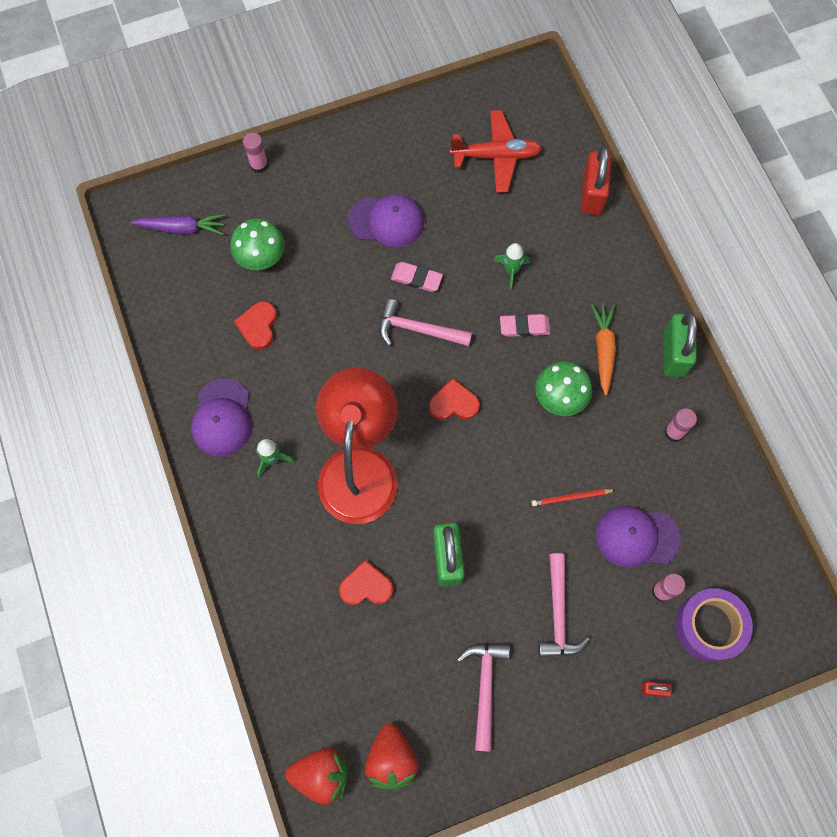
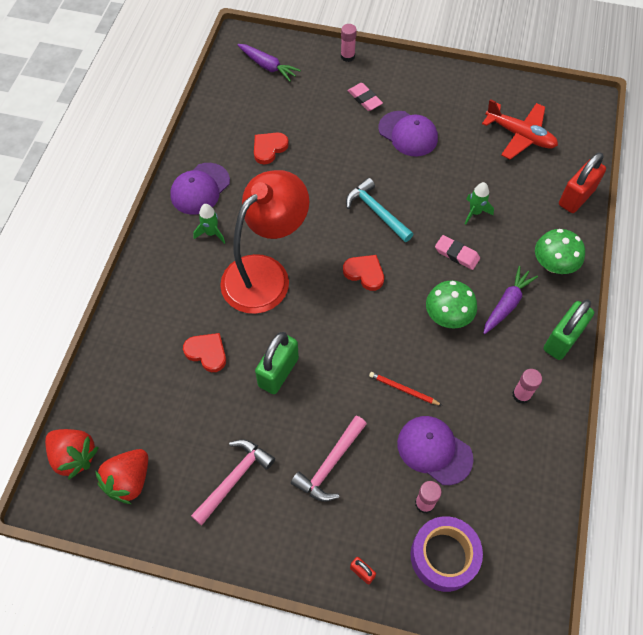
camera: 35 degrees right, 10 degrees down
(261, 257) = (305, 109): green mushroom -> green mushroom (553, 264)
(416, 278) = (401, 180): pink eraser -> pink eraser (364, 99)
(417, 329) = (376, 211): pink hammer -> turquoise hammer
(603, 350) = (507, 304): orange carrot -> purple carrot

----

=== WHAT THE EXERCISE ASKS ===
State the number of lines in the preceding entries that include the word "pink". Provide nothing else.

=== SOLVED EXERCISE ===
2